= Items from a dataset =
-- Opening Marker --
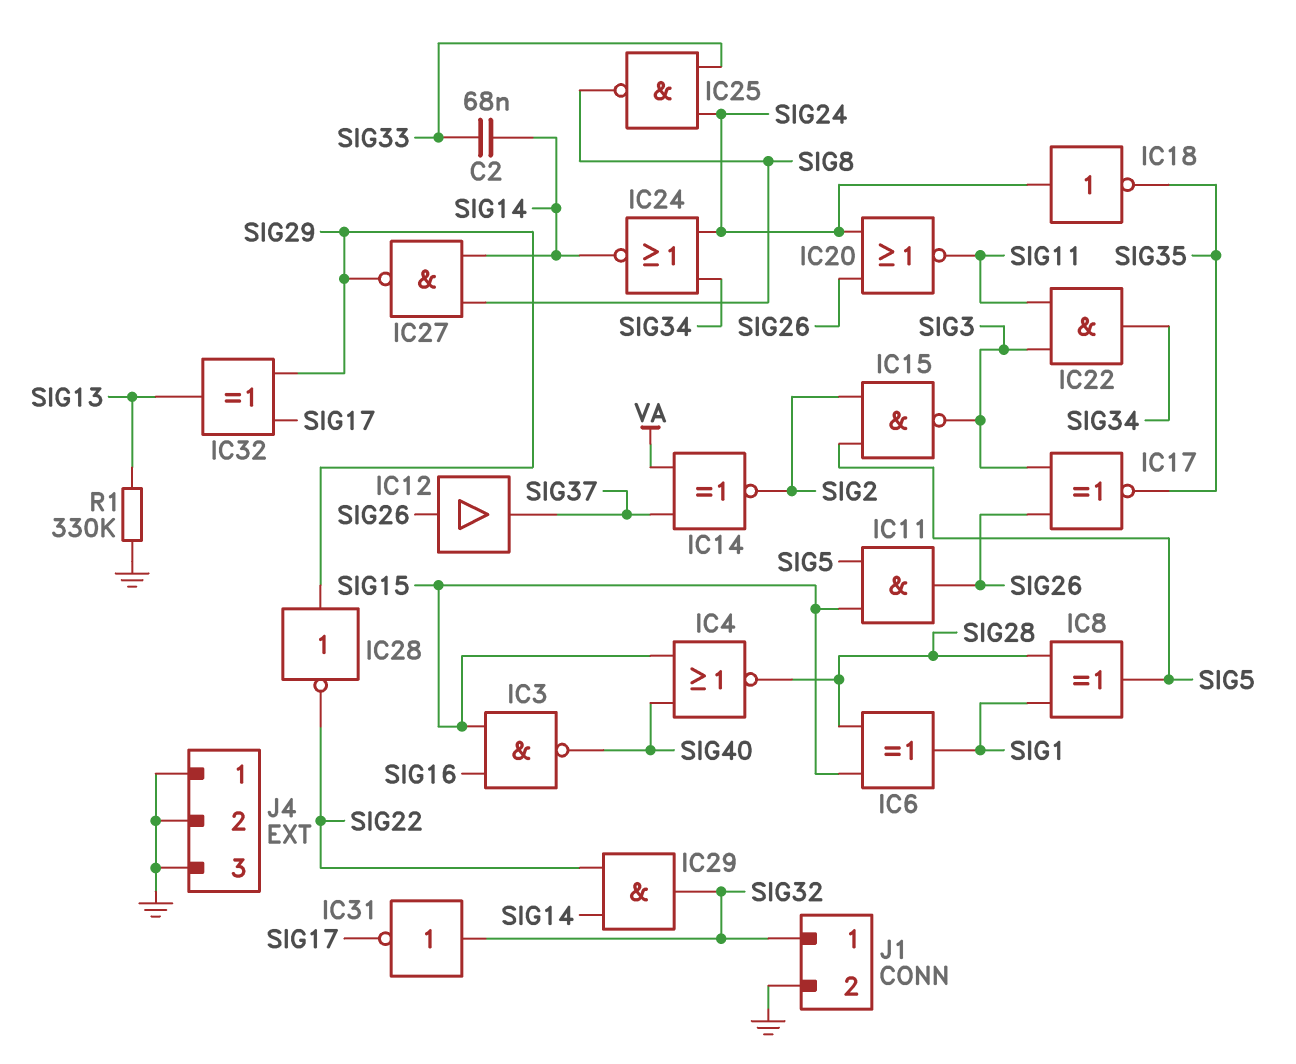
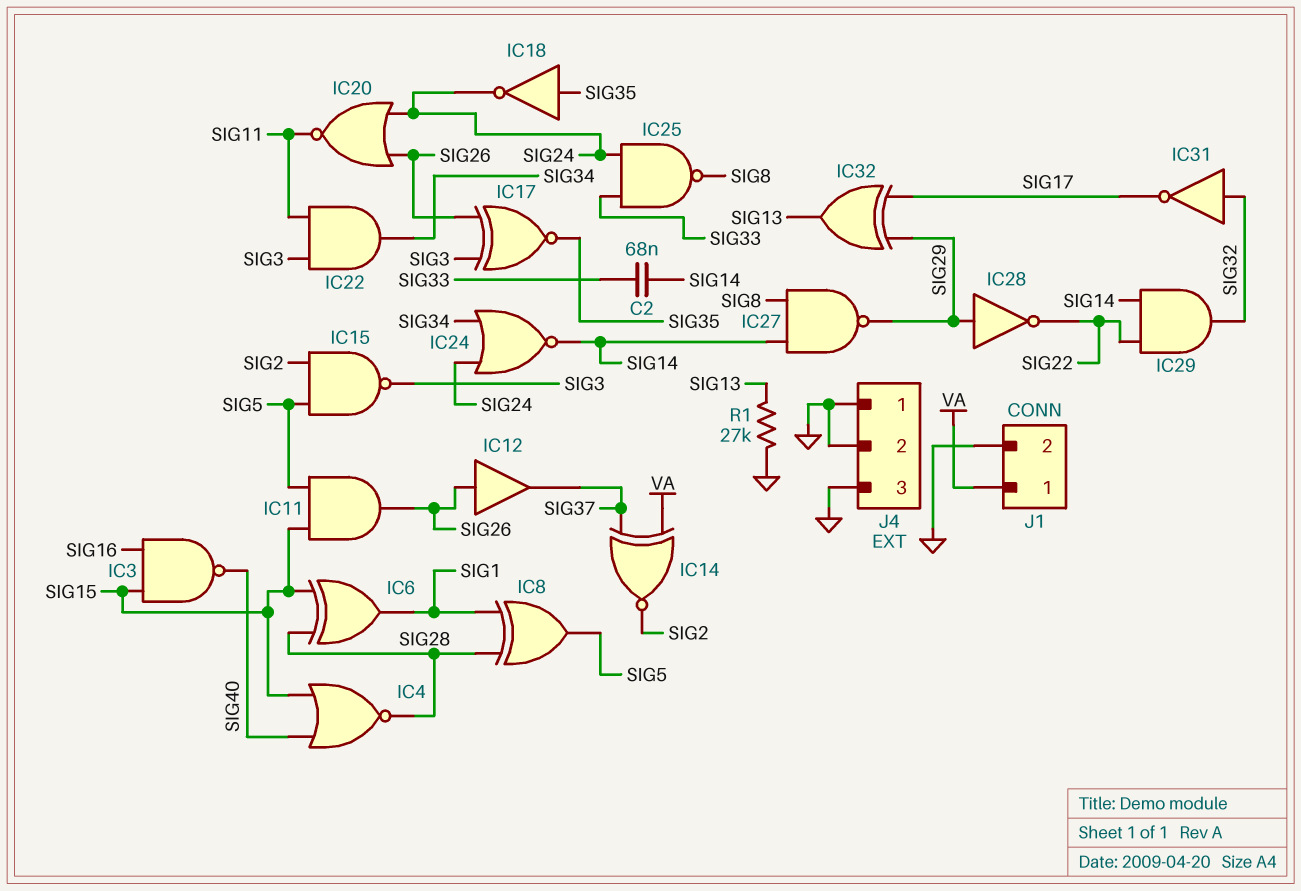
IC18: NOT (in SIG24, out SIG35) -> NOT (in SIG35, out SIG24)
J1 pin 1: SIG32 -> VA
R1: 330k (GND, SIG13) -> 27k (GND, SIG13)

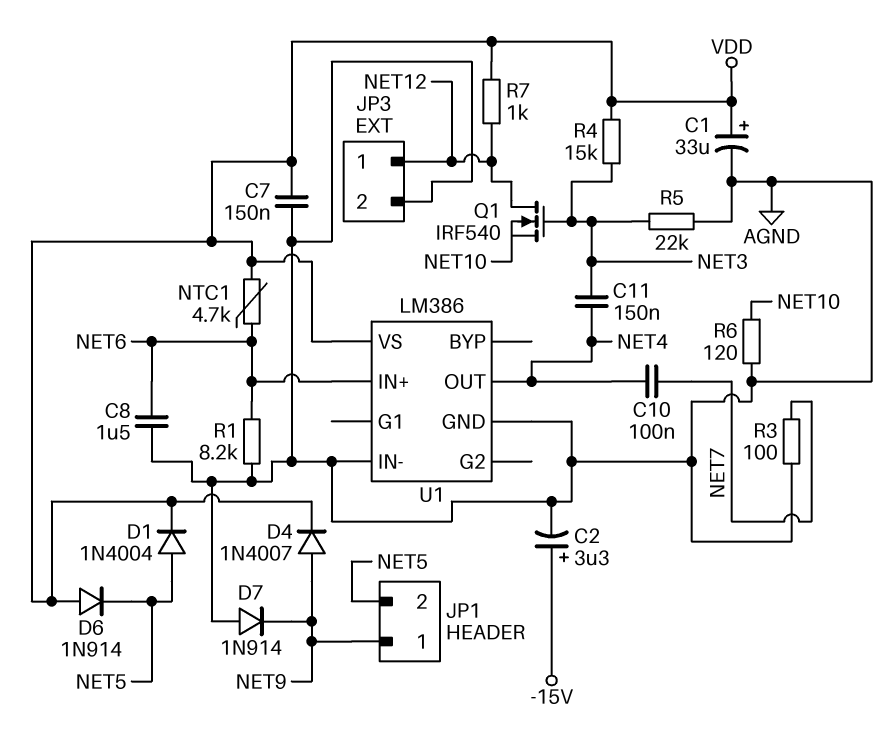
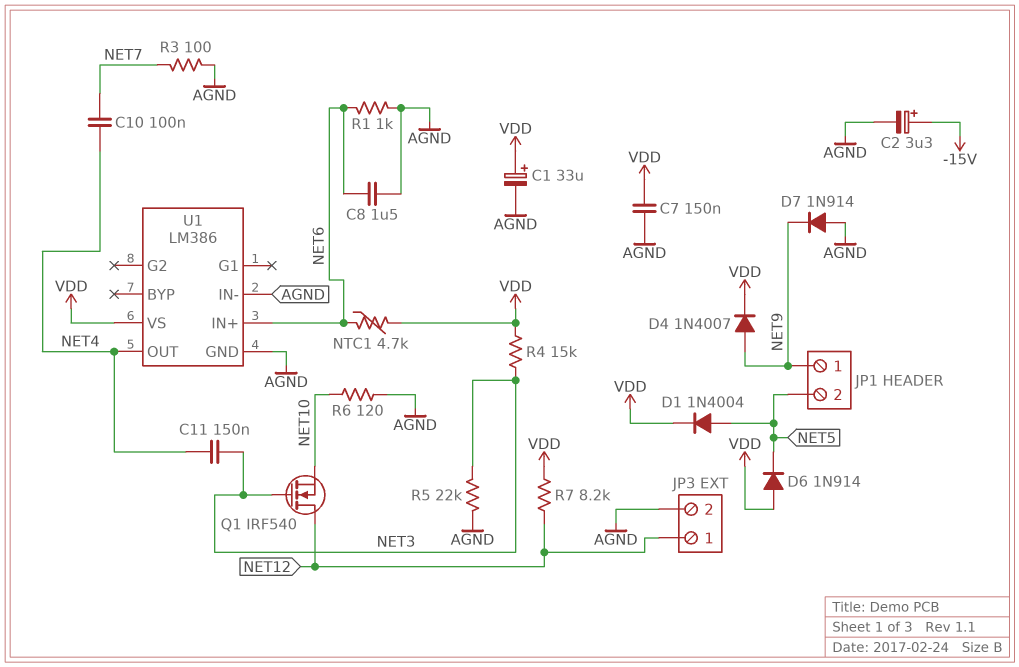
R1: 8.2k (AGND, NET6) -> 1k (AGND, NET6)
R7: 1k (NET12, VDD) -> 8.2k (NET12, VDD)

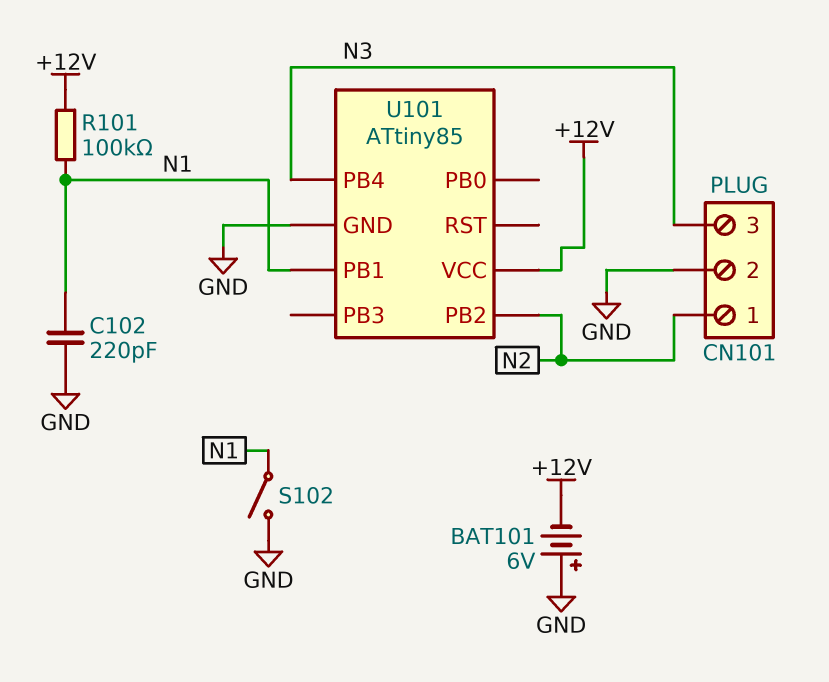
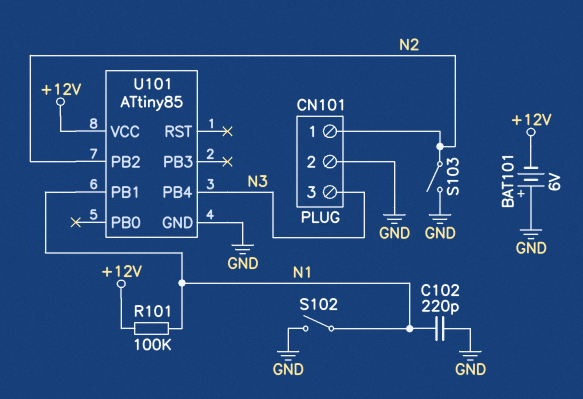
S103: none -> switch (GND, N2)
-- Closing Marker --
= What to do =
Without the pictures, restate all of the entries above verbatim.

= Reply =
IC18: NOT (in SIG24, out SIG35) -> NOT (in SIG35, out SIG24)
J1 pin 1: SIG32 -> VA
R1: 330k (GND, SIG13) -> 27k (GND, SIG13)

R1: 8.2k (AGND, NET6) -> 1k (AGND, NET6)
R7: 1k (NET12, VDD) -> 8.2k (NET12, VDD)

S103: none -> switch (GND, N2)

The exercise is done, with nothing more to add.